### [INPUT DATA]
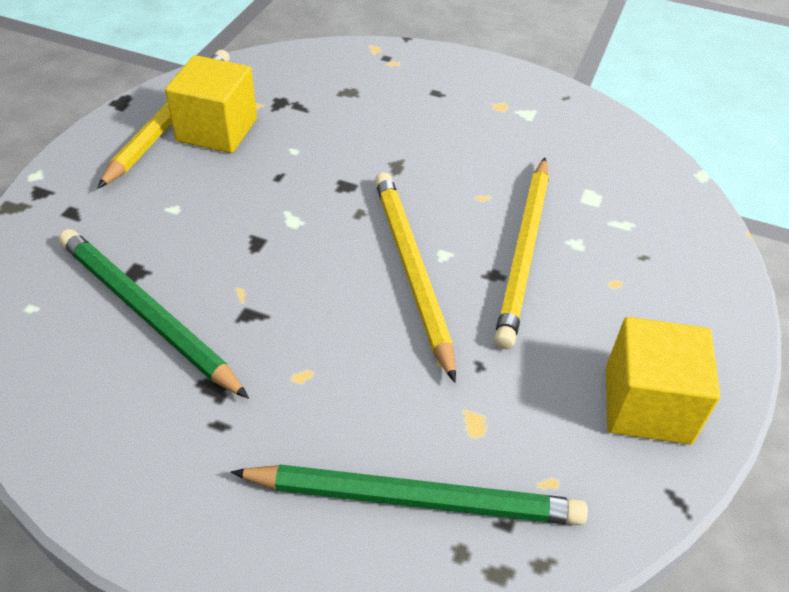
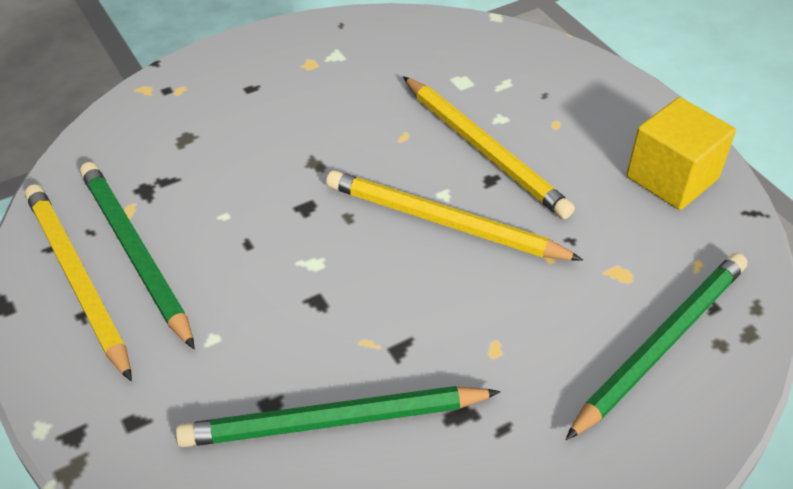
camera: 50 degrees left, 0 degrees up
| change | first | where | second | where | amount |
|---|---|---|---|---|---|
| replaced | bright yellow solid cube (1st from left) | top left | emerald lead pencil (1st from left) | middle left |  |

### [DESCRIPTION OF THE TASK]
Using the data above, tally each line that has the string "left" and report only the sum.

### [ANSWER TO THE EXERCISE]
2